TASK PROMPT: The output is a word-for-word repeat of the listing below, free of images.

DATA EXCERPTS:

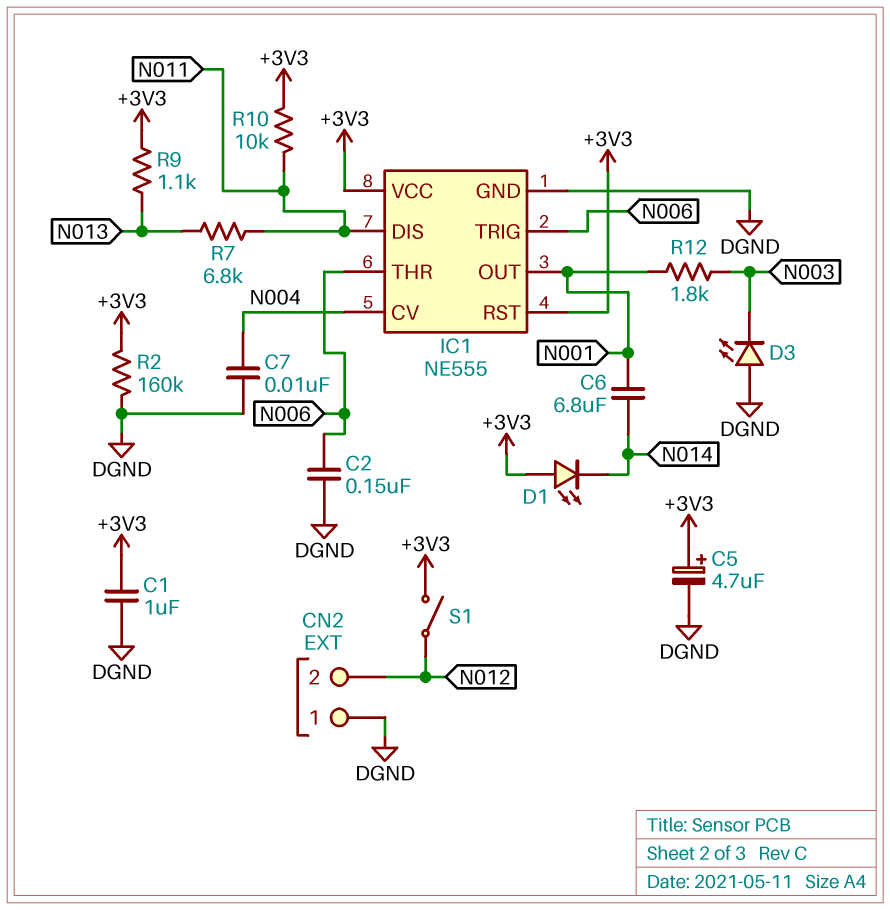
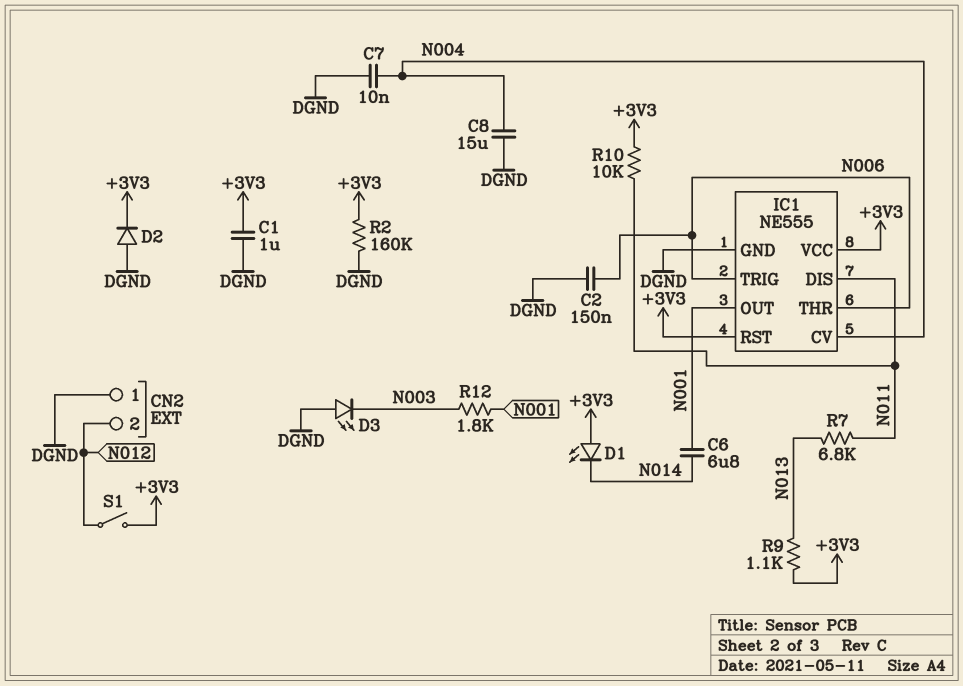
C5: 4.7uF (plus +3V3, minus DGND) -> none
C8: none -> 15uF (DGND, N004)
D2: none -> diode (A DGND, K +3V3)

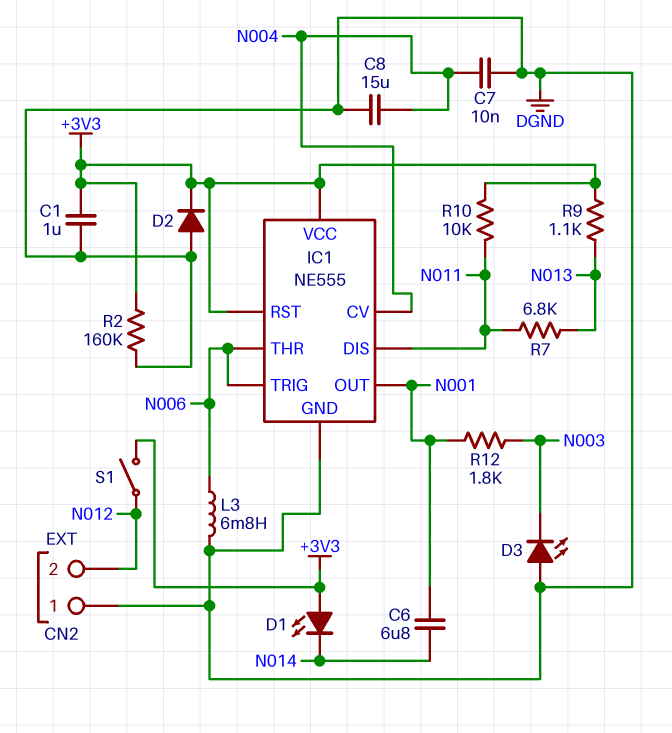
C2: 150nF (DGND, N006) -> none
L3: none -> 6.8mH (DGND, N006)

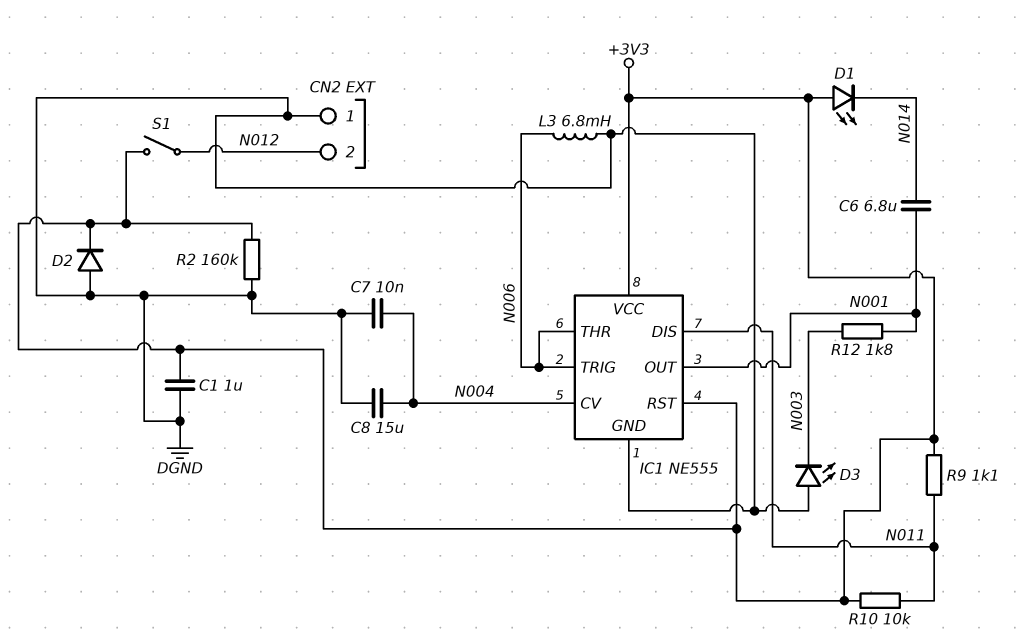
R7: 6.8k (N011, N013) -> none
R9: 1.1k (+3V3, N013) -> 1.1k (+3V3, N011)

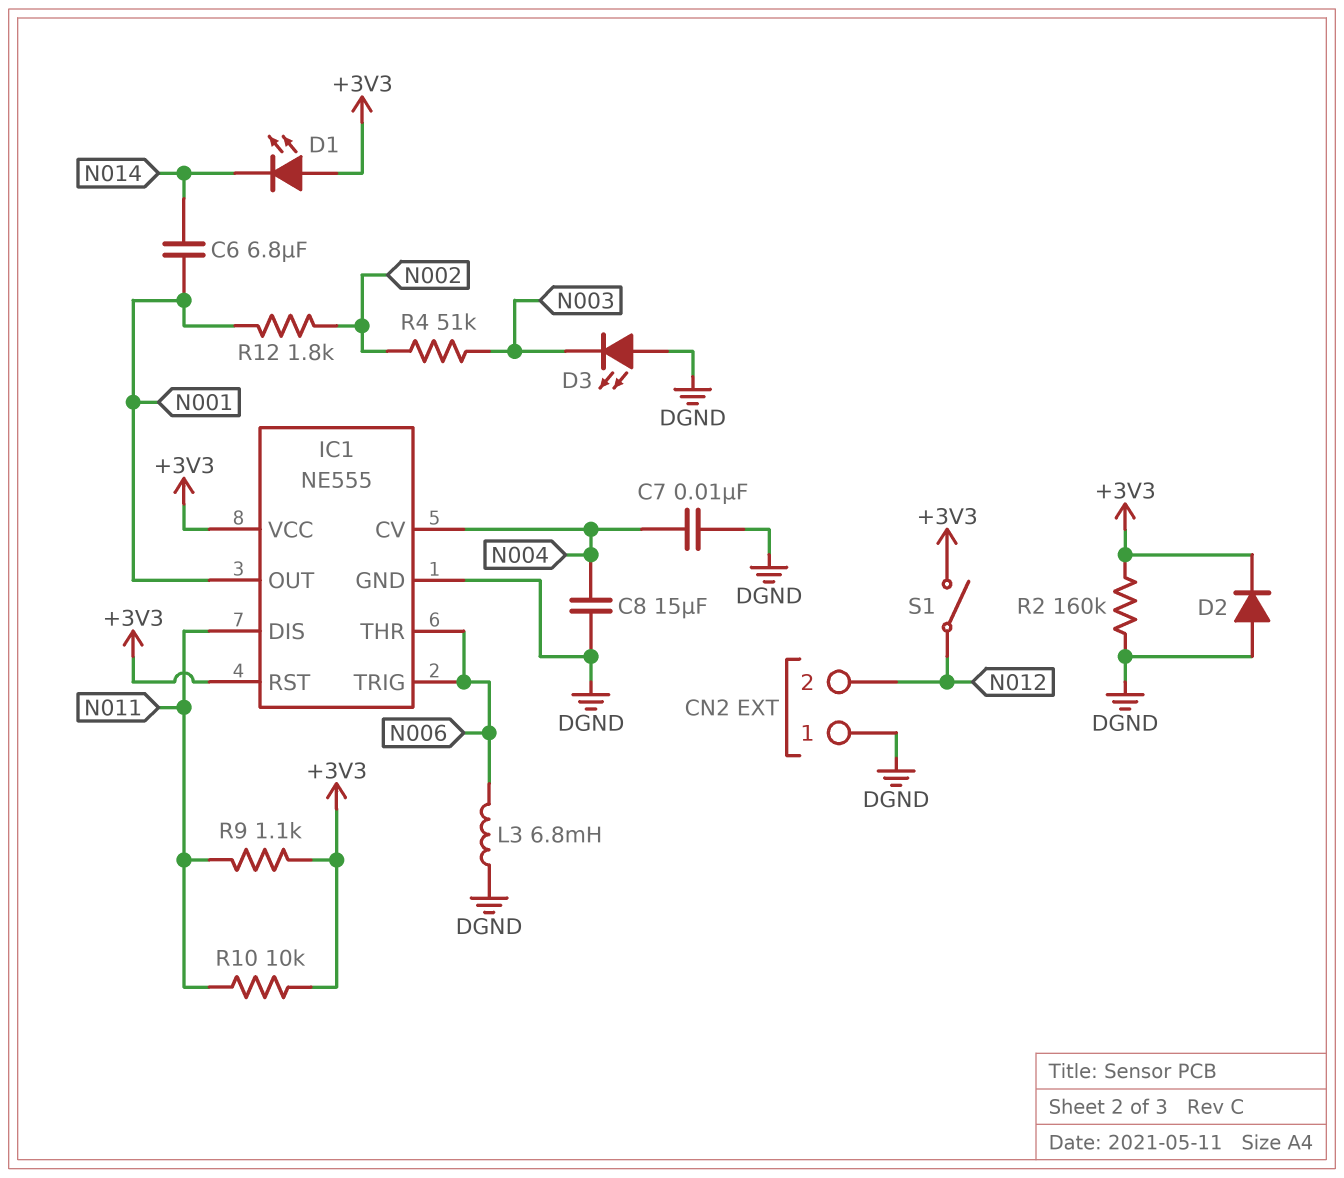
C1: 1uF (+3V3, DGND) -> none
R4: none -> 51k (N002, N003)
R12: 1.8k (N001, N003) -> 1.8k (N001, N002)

SOLUTION:
C5: 4.7uF (plus +3V3, minus DGND) -> none
C8: none -> 15uF (DGND, N004)
D2: none -> diode (A DGND, K +3V3)

C2: 150nF (DGND, N006) -> none
L3: none -> 6.8mH (DGND, N006)

R7: 6.8k (N011, N013) -> none
R9: 1.1k (+3V3, N013) -> 1.1k (+3V3, N011)

C1: 1uF (+3V3, DGND) -> none
R4: none -> 51k (N002, N003)
R12: 1.8k (N001, N003) -> 1.8k (N001, N002)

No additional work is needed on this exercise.